-- BEGIN RECORD EXCERPTS --

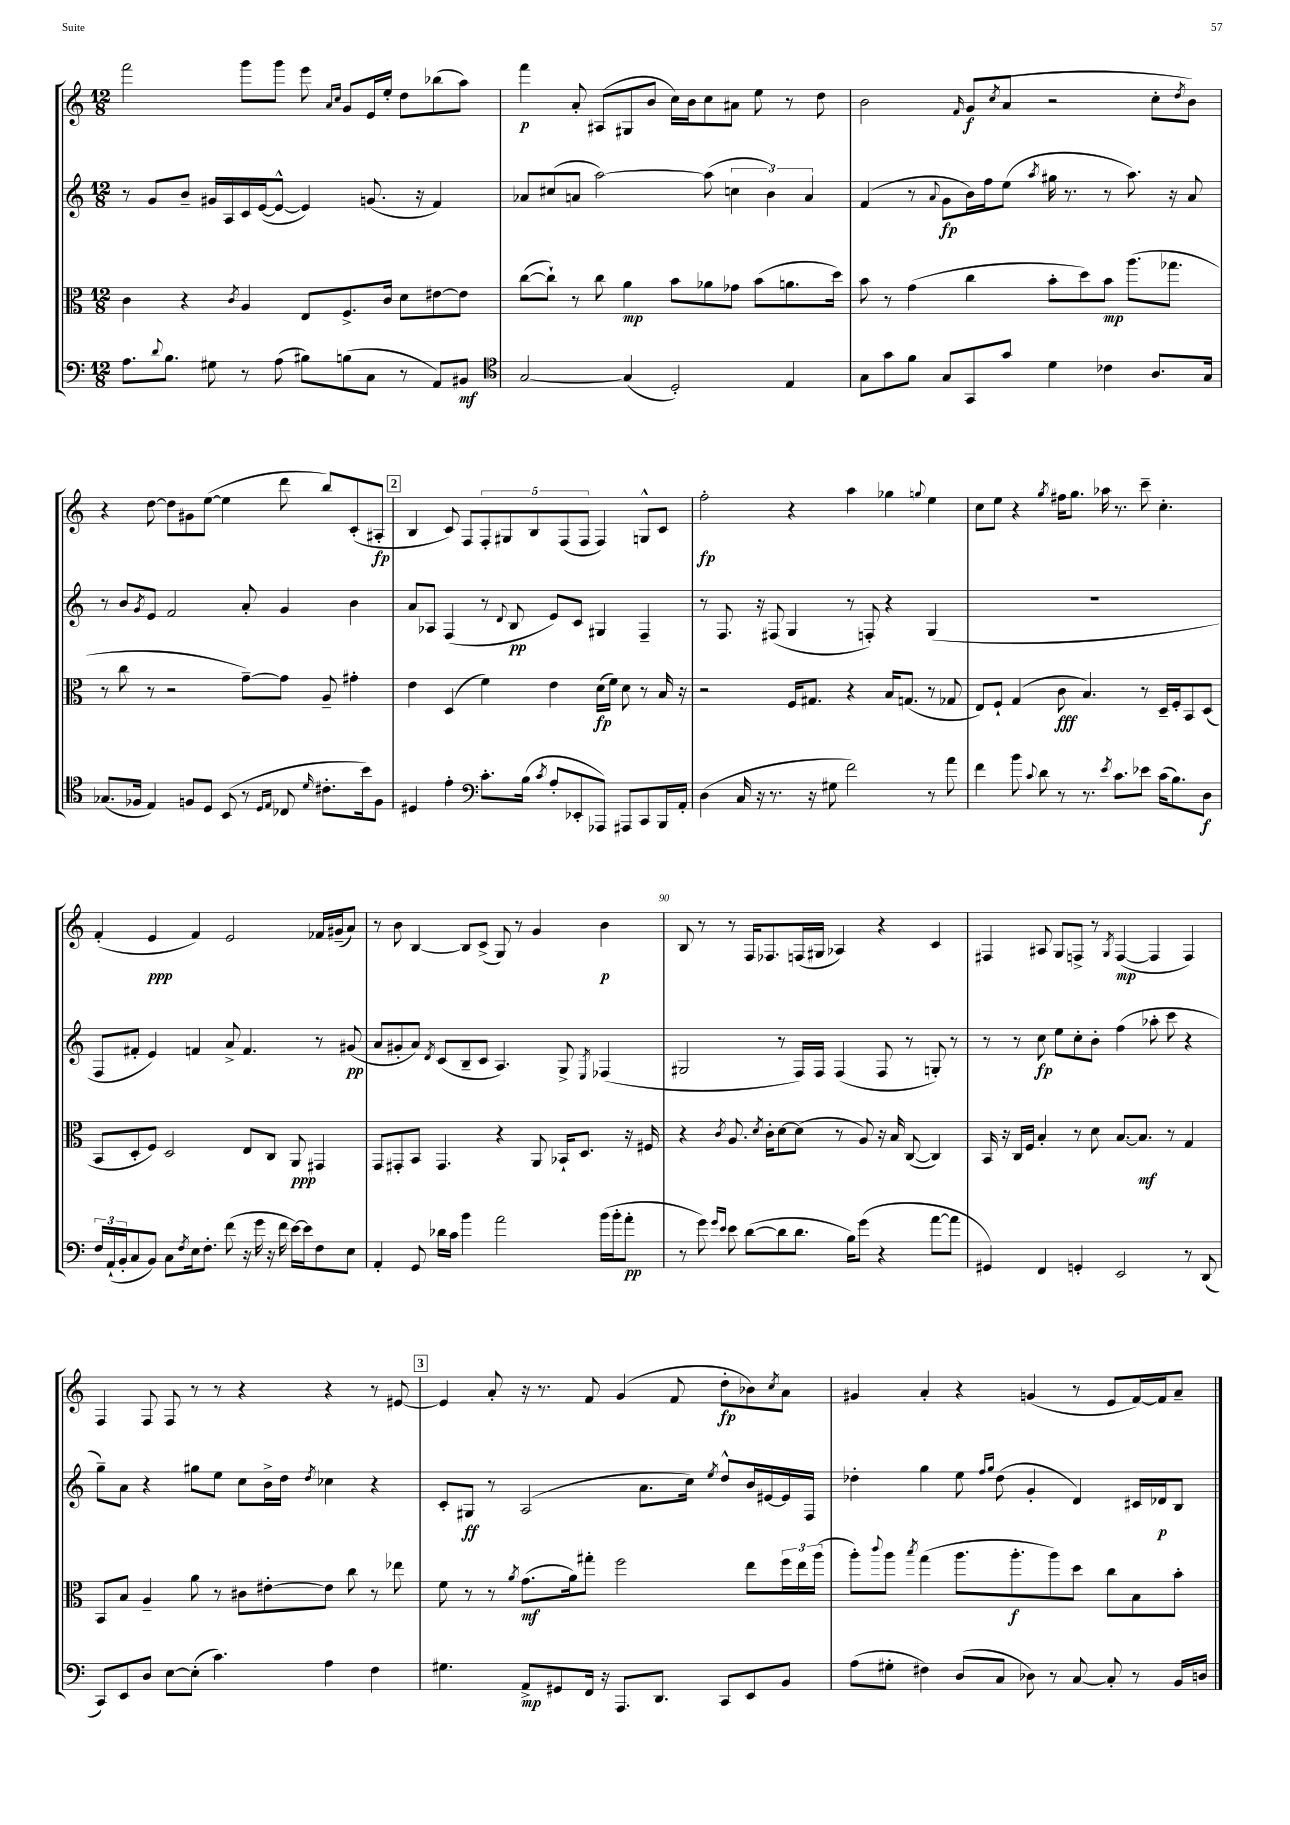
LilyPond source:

<<
\new StaffGroup <<
\new Staff = "s0" {
    \clef treble \key c \major \numericTimeSignature \time 12/8
    f'''2 g'''8 g'''8 e'''8 \grace { a'16 c''16 } g'8 e'16 e''16-. d''8 bes''8( a''8) |
    f'''4\p a'8-. ais8( gis8 b'8 c''16) b'16 c''8 ais'8 e''8 r8 d''8 |
    b'2 \grace { f'16 } g'8\f( \acciaccatura { c''8 } a'8 r2 c''8-. \acciaccatura { d''8 } b'8) |
    r4 d''8~ d''8 gis'8 e''8~( e''4 d'''8 b''8) c'8-.( ais8-.\fp |
    \mark \markup { \box "2" } b4 c'8) f8 \tuplet 5/4 { f8-. gis8 b8 f8( f8 } f4) g8-^ c'8 |
    f''2-.\fp r4 a''4 ges''4 \appoggiatura { g''8 } e''4 |
    c''8 e''8 r4 \acciaccatura { g''8 } fis''16 g''8. aes''16 r8. c'''8-- c''4.-. |
    f'4-.( e'4\ppp f'4) e'2 fes'16 gis'16--( a'8) |
    r8 b'8 b4~ b8 c'8->( g8) r8 g'4 b'4\p |
    b8 r8 r8 f16 fes8. f16( gis16 aes4) r4 c'4 |
    fis4 ais8 g8 f8-> r8 \acciaccatura { g8 } f4~\mp( f4 f4) |
    f4 f8 f8 r8 r8 r4 r4 r8 eis'8~ |
    \mark \markup { \box "3" } eis'4 a'8-. r16 r8. f'8 g'4( f'8 d''8-.\fp bes'8) \acciaccatura { c''8 } a'8 |
    gis'4 a'4-. r4 g'4( r8 e'8 f'16~) f'16 a'8-- \bar "|." |
}
\new Staff = "s1" {
    \clef treble \key c \major \numericTimeSignature \time 12/8
    r8 g'8 b'8-- gis'16 a16 c'16 e'16~( e'8~-^ e'4) g'8.( r16 f'4) |
    aes'8 cis''8( a'8 a''2~) a''8( \tuplet 3/2 { c''4 b'4) a'4 } |
    f'4( r8 \appoggiatura { a'8 } g'8\fp b'16) f''16 e''8( \acciaccatura { a''8 } gis''16 r8. r8 a''8.) r16 a'8 |
    r8 b'8 \acciaccatura { g'8 } e'8 f'2 a'8-. g'4 b'4 |
    \mark \markup { \box "2" } a'8 aes8 f4( r8 \appoggiatura { d'8 } b8\pp e'8) c'8 gis4 f4-- |
    r8 f8. r16 fis8( g4 r8 f8-.) r4 g4( |
    R1. |
    f8 fis'8-. e'4) f'4 a'8-> f'4. r8 gis'8\pp( |
    a'8 gis'8-. a'8) \acciaccatura { d'8 } c'8( b8-- c'8 a4.) g8-> \acciaccatura { e8 } fes4( |
    gis2 r8 f16) f16 f4( f8 r8 g8-.) r8 |
    r8 r8 c''8\fp e''8 c''8-. b'8-. f''4( aes''8-. c'''8 r4 |
    g''8--) a'8 r4 gis''8 e''8 c''8 b'16-> d''16 \acciaccatura { d''8 } ces''4 r4 |
    \mark \markup { \box "3" } c'8-. gis8\ff r8 a2( a'8. c''16) \acciaccatura { e''8 } d''8-^ b'16 eis'16~ eis'16 f16 |
    des''4-. g''4 e''8 \grace { f''16 g''16 } des''8( g'4-. d'4) cis'16 des'16\p b8 \bar "|." |
}
\new Staff = "s2" {
    \clef alto \key c \major \numericTimeSignature \time 12/8
    c'4 r4 \acciaccatura { c'8 } a4 e8 f8.-> c'16 d'8 eis'8~ eis'8 |
    c''8~( c''8-!) r8 c''8 a'4\mp b'8 aes'8 ges'8 b'8( a'8. d''16) |
    b'8 r8 g'4( c''4 b'8-. d''8) b'8\mp a''8.( ges''8. |
    r8 c''8 r8 r2 g'8~--) g'8 a8-- gis'4-. |
    \mark \markup { \box "2" } e'4 d4( f'4) e'4 d'16\fp( f'16) d'8 r8 b16 r16 |
    r2 f16 gis8. r4 b16 g8.( r8 ges8 |
    e8) f8-! g4( c'8\fff b4.) r8 d16-- f16-. b,8 d8( |
    b,8 d8-. f8) d2 e8 c8 a,8\ppp gis,4 |
    g,8 gis,8-. b,8 gis,4. r4 a,8 bes,16-! d8. r16 fis16 |
    r4 \acciaccatura { c'8 } a8. \acciaccatura { d'8 } c'16-. d'8~ d'8( r8 a8) r16 b16 c8~( c4) |
    b,16 r16 c16 f16 b4-. r8 d'8 b8.~ b8.\mf r8 g4 |
    b,8 b8 a4-- a'8 r8 cis'8 eis'8~-. eis'8 c''8 r8 ees''8 |
    \mark \markup { \box "3" } f'8 r8 r8 \acciaccatura { a'8 } g'8.\mf( a'16) gis''8-. f''2 e''8 \tuplet 3/2 { f''16 e''16 a''16( } |
    a''8-.) \appoggiatura { c'''8 } a''8 \acciaccatura { b''8 } g''4( a''8. a''8.-.\f a''8) d''8 c''8 b8 b'8-. \bar "|." |
}
\new Staff = "s3" {
    \clef bass \key c \major \numericTimeSignature \time 12/8
    a8. \appoggiatura { d'8 } b8. gis8 r8 a8( bis8) b8( c8 r8 a,8) bis,8\mf |
    \clef tenor g2~ g4( d2-.) e4 |
    g8 g'8 f'8 g8 g,8 g'8 d'4 ces'4 a8. g16 |
    ges8.( fes16 e4) f8 d8 b,8( r8 \grace { d16 e16 } ces8 \grace { d'16 } cis'8.-. b'16) f8 |
    \mark \markup { \box "2" } dis4 e'4-. \clef bass c'8.-. b16( \acciaccatura { c'8 } a8-. ees,8-. aes,,8) ais,,8 c,8 b,,16 a,16-. |
    d4( c16 r16 r8. r16 gis8 f'2) r8 a'8 |
    f'4 b'8 \appoggiatura { c'8 } d'8 r8 r8. \acciaccatura { e'8 } c'8. ees'8 c'16( b8.) d8\f |
    \tuplet 3/2 { f16 a,16-!( b,16-. } c8 b,8) c8 \acciaccatura { f8 } e16 f8.-. f'8( r16 g'16 r16 f'16 e'16~) e'16 f8 e8 |
    a,4-. g,8 des'16 c'16 b'4 a'2 b'16( b'16-. a'8-.\pp |
    r8 g'8) \grace { g'16 e'16 } e'8 d'8~( d'8 d'8. b16) g'8( r4 a'8~ a'8 |
    gis,4) f,4 g,4-. e,2 r8 d,8( |
    c,8) e,8 d8 e8~ e8-.( c'4.) a4 f4 |
    \mark \markup { \box "3" } gis4. a,8->\mp gis,8 f,16 r16 a,,8. d,8. c,8 e,8 b,8 |
    a8( gis8-. fis4) d8( c8 des8) r8 c8~ c8-. r8 b,16 d16 \bar "|." |
}
>>
>>
\layout { \context { \Score currentBarNumber = #81 \override BarNumber.break-visibility = ##(#f #t #t) barNumberVisibility = #(every-nth-bar-number-visible 5) } }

-- END RECORD EXCERPTS --

▶ **PROBLEM**
Report every line of the records that contains the string "mark", copying each such line in full. Treat uppercase and lowercase as different.

▶ **EXERCISE ANSWER**
    \mark \markup { \box "2" } b4 c'8) f8 \tuplet 5/4 { f8-. gis8 b8 f8( f8 } f4) g8-^ c'8 |
    \mark \markup { \box "3" } eis'4 a'8-. r16 r8. f'8 g'4( f'8 d''8-.\fp bes'8) \acciaccatura { c''8 } a'8 |
    \mark \markup { \box "2" } a'8 aes8 f4( r8 \appoggiatura { d'8 } b8\pp e'8) c'8 gis4 f4-- |
    \mark \markup { \box "3" } c'8-. gis8\ff r8 a2( a'8. c''16) \acciaccatura { e''8 } d''8-^ b'16 eis'16~ eis'16 f16 |
    \mark \markup { \box "2" } e'4 d4( f'4) e'4 d'16\fp( f'16) d'8 r8 b16 r16 |
    \mark \markup { \box "3" } f'8 r8 r8 \acciaccatura { a'8 } g'8.\mf( a'16) gis''8-. f''2 e''8 \tuplet 3/2 { f''16 e''16 a''16( } |
    \mark \markup { \box "2" } dis4 e'4-. \clef bass c'8.-. b16( \acciaccatura { c'8 } a8-. ees,8-. aes,,8) ais,,8 c,8 b,,16 a,16-. |
    \mark \markup { \box "3" } gis4. a,8->\mp gis,8 f,16 r16 a,,8. d,8. c,8 e,8 b,8 |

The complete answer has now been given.